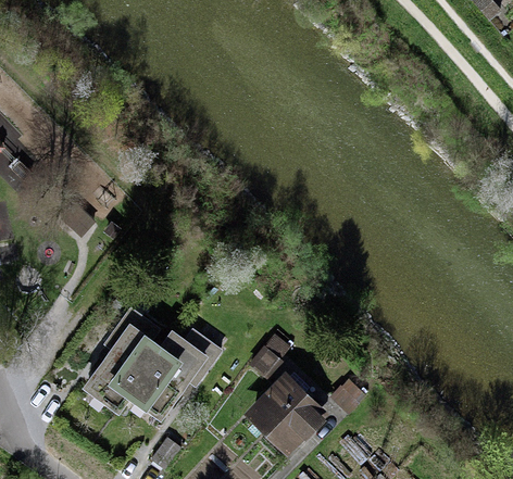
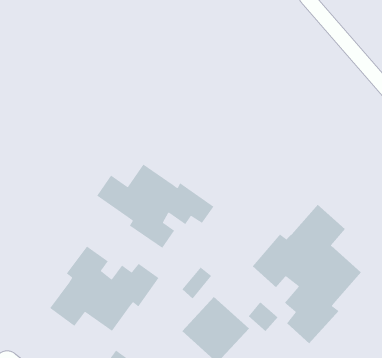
building: none -> [96,164,214,249]
building: none -> [252,204,362,344]

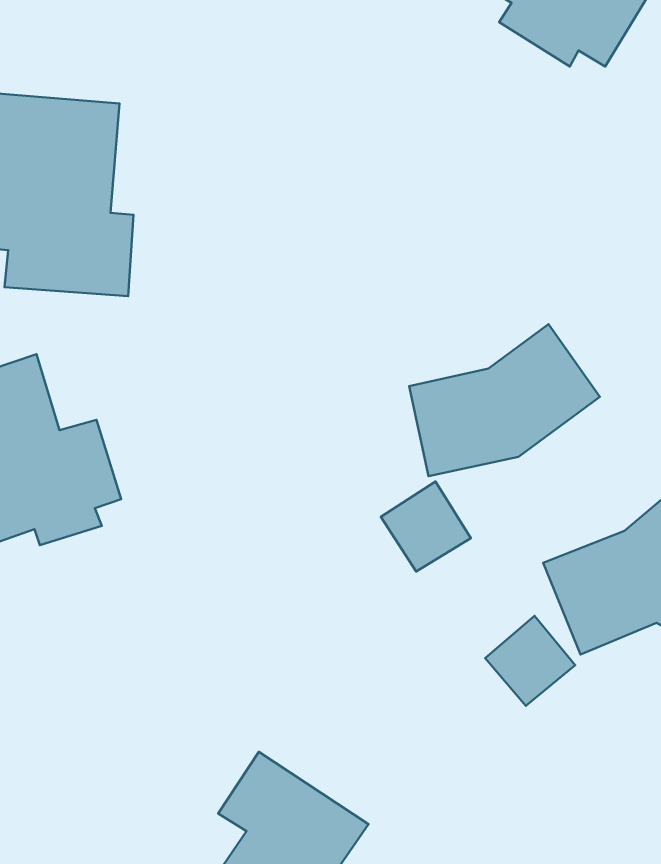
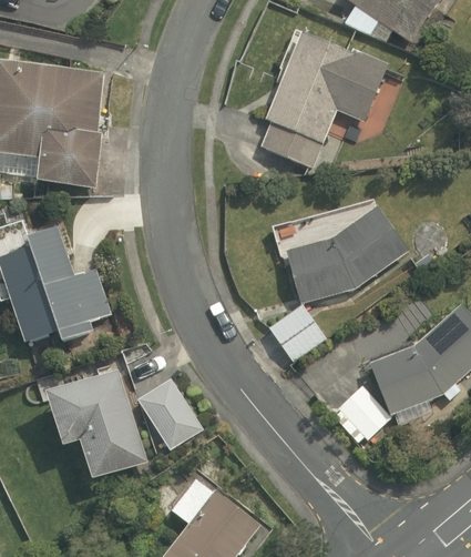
building: none -> [256,29,388,168]
building: none -> [39,368,146,480]
building: none -> [135,375,204,450]

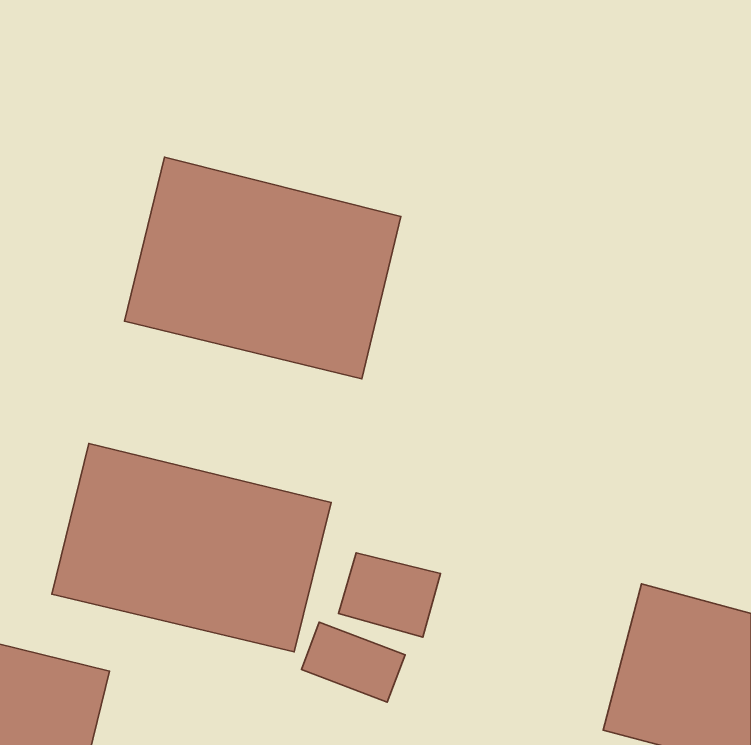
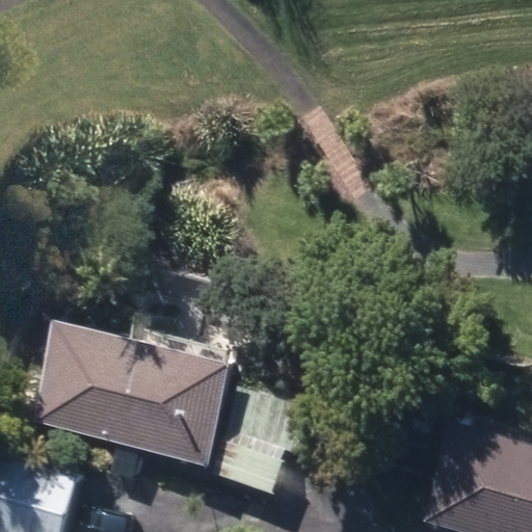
building: [125,157,401,379] -> none

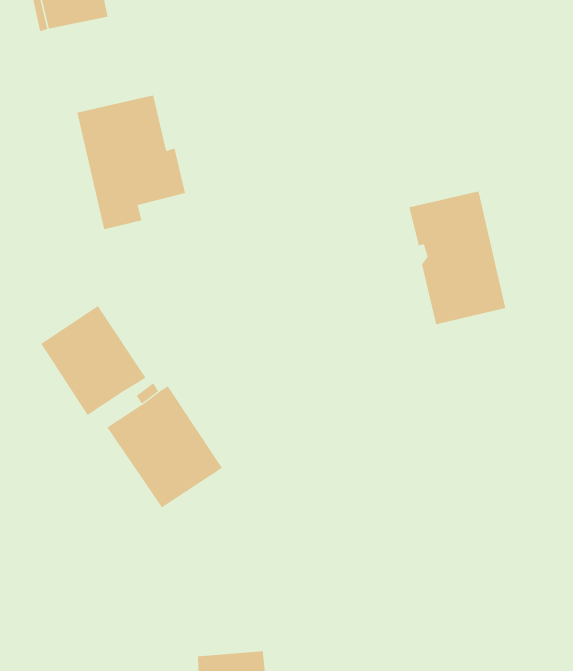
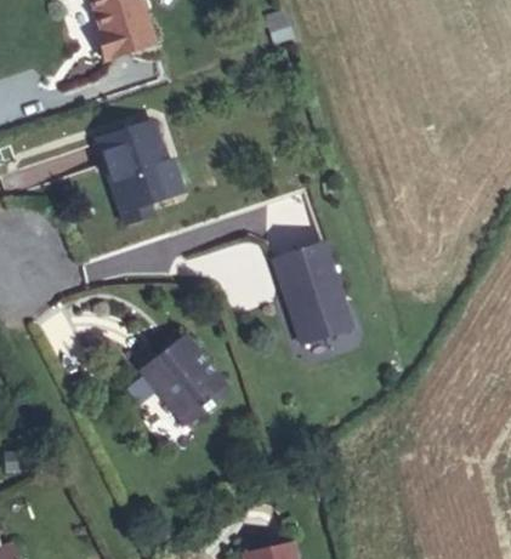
building: [408,191,506,325] -> [276,243,354,344]
building: [41,305,146,416] -> none

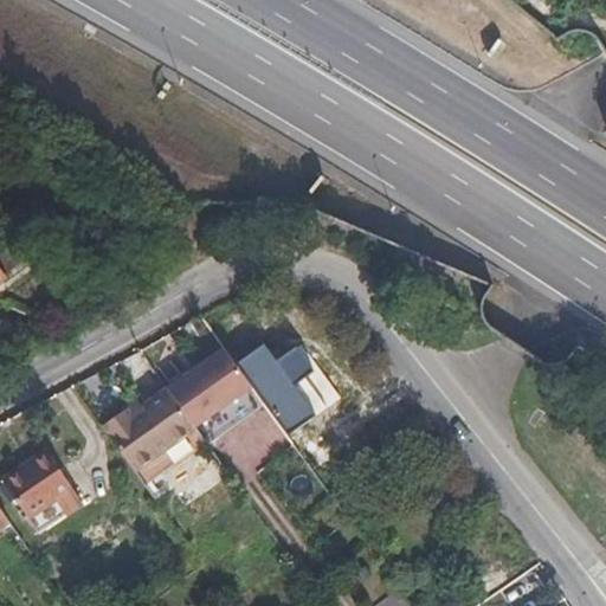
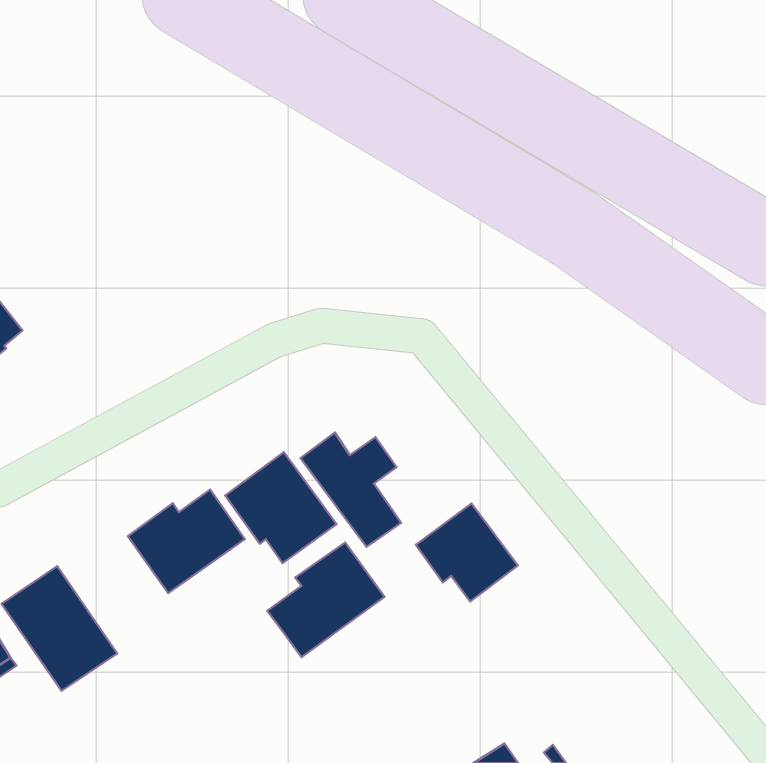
building: none -> [416,504,518,602]
building: none -> [267,542,385,657]

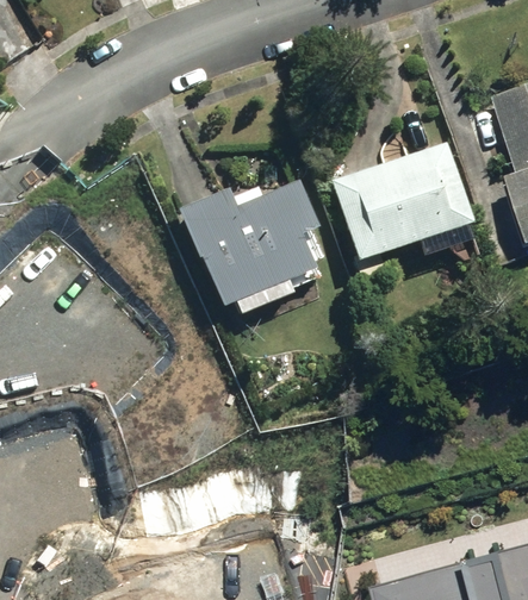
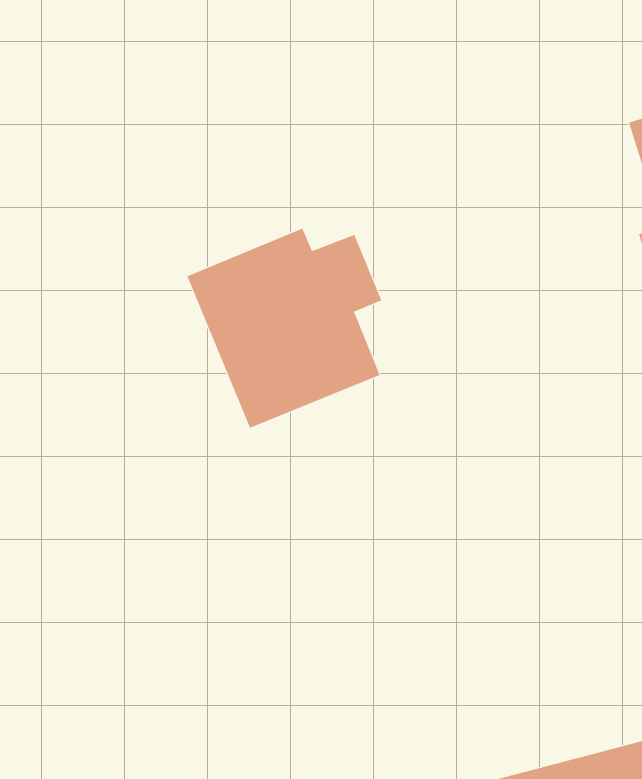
building: [329,146,470,260] -> none

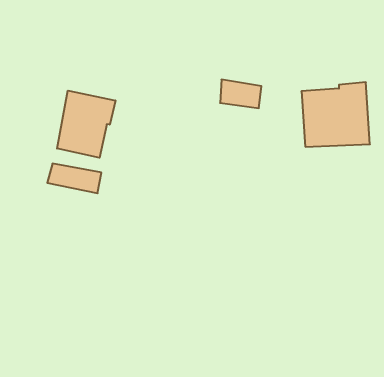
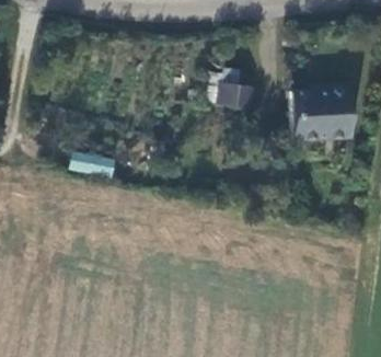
building: [57,91,115,158] -> none

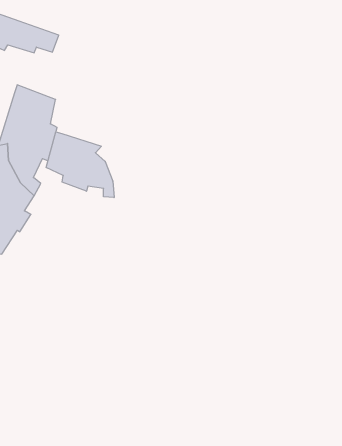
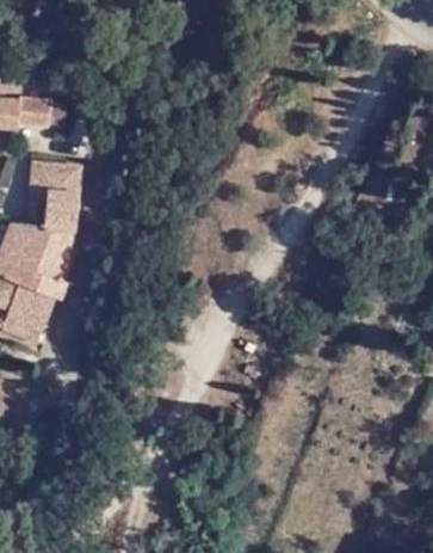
building: [46,132,114,198] -> none

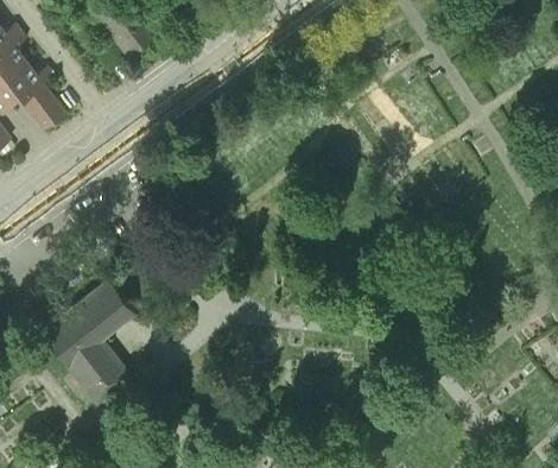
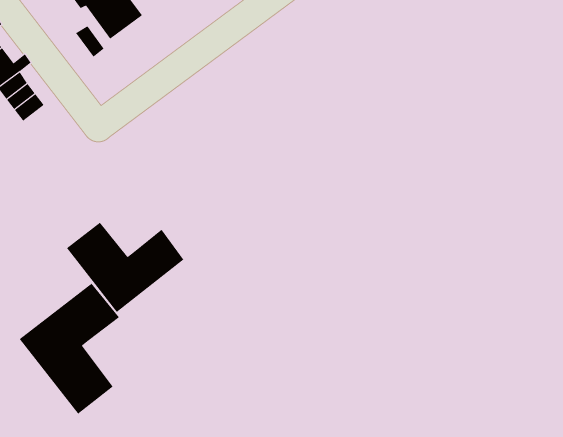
building: none -> [66,222,184,313]

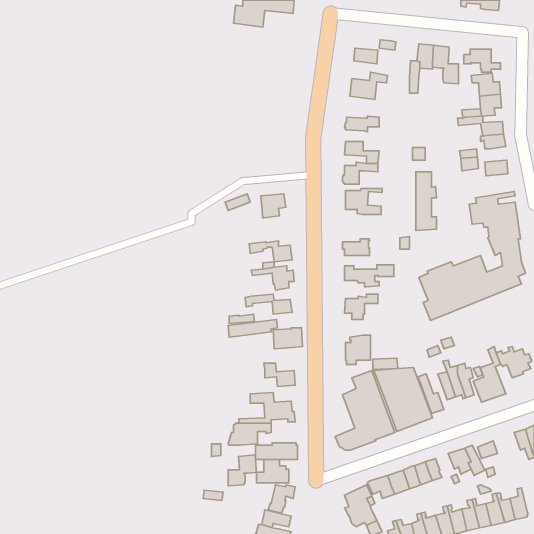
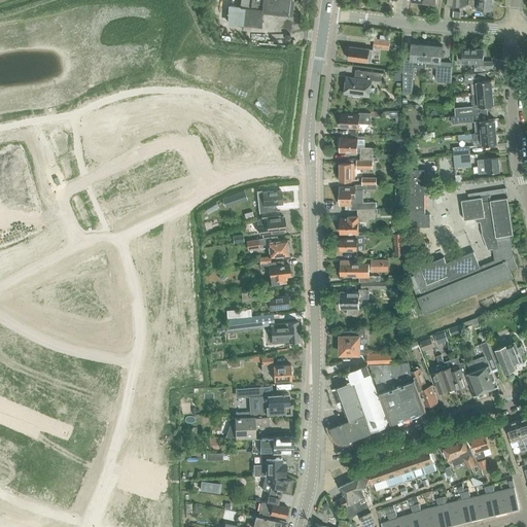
building: none -> [337,212,374,235]
building: none -> [256,213,284,235]
building: [228,455,256,486] -> none

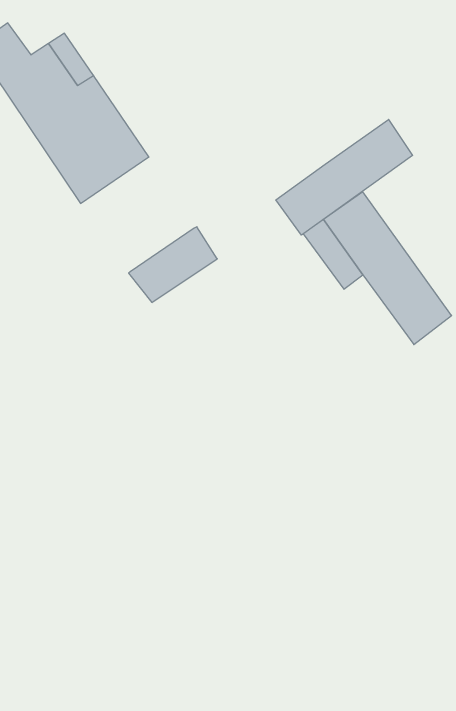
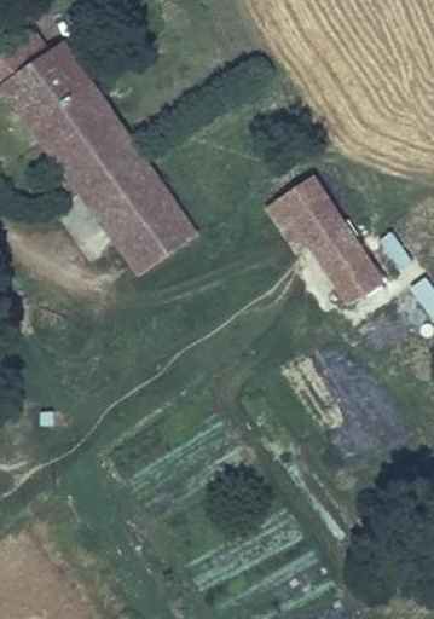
building: [276,119,413,235] -> none
building: none -> [79,147,175,244]

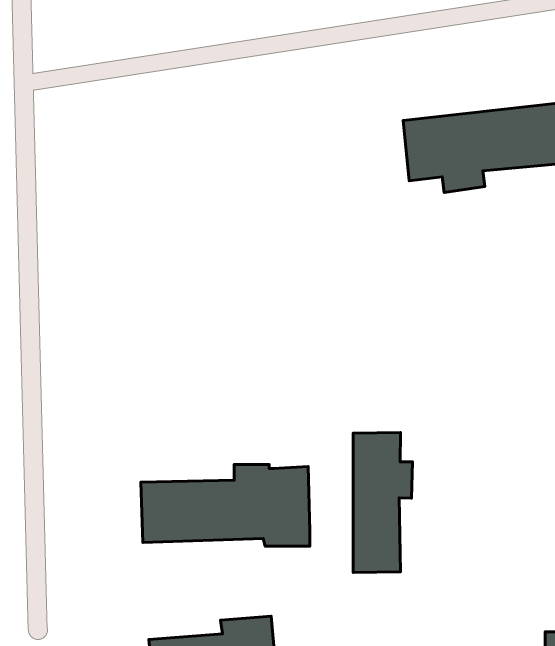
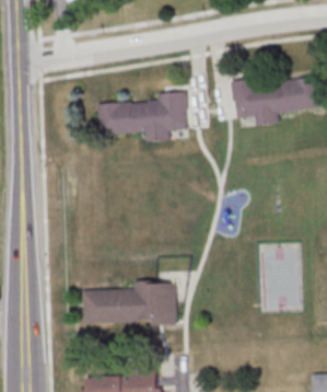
building: none -> [94,93,183,140]
building: [353,433,413,572] -> none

..........

• **ACTION ITEM**
An exact copy is needed of the stretch above that opens with the line containing "building: none -> [416,504,518,602]" and closes with the line containing "building: none -> [66,222,184,313]"; the pictures are not part of it.

• **WRITTEN RESPONSE**
building: none -> [416,504,518,602]
building: none -> [267,542,385,657]

building: [329,146,470,260] -> none

building: [57,91,115,158] -> none

building: [46,132,114,198] -> none

building: none -> [66,222,184,313]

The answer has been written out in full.